BEGIN INPUT RECORDS

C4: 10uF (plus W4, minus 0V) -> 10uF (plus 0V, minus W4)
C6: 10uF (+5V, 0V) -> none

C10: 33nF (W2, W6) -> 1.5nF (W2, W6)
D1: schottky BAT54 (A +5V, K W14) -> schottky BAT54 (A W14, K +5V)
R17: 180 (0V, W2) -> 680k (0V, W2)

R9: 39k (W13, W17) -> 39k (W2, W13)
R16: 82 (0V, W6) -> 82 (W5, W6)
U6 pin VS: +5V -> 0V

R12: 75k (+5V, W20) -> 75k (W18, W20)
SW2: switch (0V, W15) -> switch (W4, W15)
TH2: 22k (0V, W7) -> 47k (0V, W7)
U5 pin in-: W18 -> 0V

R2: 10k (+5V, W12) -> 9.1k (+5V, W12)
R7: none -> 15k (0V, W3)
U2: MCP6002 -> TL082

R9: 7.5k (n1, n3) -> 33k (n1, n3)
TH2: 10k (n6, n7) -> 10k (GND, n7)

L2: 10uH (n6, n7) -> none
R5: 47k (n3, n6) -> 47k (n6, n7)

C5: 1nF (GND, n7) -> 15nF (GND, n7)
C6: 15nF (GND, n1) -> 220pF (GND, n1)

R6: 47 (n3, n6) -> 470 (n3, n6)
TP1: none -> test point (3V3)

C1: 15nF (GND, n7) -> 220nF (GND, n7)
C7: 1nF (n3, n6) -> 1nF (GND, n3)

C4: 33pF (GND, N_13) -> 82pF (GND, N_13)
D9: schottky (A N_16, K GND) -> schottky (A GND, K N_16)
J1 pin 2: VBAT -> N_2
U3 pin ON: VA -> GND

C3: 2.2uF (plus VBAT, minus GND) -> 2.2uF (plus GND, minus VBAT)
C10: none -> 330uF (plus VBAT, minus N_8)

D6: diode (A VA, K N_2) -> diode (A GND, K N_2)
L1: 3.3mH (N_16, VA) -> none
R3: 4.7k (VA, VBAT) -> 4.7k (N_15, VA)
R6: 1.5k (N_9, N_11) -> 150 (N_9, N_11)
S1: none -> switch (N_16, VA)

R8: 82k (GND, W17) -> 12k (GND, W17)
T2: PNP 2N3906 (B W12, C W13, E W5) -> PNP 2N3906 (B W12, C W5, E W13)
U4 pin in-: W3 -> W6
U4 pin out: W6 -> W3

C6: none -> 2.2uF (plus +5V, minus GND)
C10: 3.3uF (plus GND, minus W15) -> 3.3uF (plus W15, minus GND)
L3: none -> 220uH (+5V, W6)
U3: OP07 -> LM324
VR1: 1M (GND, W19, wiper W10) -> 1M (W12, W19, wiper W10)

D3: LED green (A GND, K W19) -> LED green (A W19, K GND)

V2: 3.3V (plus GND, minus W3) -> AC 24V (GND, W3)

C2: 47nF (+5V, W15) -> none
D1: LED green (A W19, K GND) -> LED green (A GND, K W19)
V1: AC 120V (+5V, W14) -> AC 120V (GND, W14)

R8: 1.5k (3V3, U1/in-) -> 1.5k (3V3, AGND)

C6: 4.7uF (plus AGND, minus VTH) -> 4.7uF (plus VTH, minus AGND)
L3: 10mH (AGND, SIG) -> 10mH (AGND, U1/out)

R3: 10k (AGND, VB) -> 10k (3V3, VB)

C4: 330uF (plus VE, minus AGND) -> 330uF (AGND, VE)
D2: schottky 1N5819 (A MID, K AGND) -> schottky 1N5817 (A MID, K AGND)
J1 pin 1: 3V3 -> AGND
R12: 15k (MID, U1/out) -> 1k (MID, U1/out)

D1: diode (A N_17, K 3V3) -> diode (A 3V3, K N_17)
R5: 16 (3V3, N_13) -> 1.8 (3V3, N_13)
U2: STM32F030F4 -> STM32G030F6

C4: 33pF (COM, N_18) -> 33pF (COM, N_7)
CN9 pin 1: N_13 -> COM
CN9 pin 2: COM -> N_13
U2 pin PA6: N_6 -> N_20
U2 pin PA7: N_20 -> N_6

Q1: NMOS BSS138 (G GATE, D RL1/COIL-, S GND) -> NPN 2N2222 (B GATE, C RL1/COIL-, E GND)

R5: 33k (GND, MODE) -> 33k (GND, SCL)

END INPUT RECORDS

## EXERCISE PROMPT:
Take every line from the data that contains the word "switch".

## ANSWER TO THE EXERCISE:
SW2: switch (0V, W15) -> switch (W4, W15)
S1: none -> switch (N_16, VA)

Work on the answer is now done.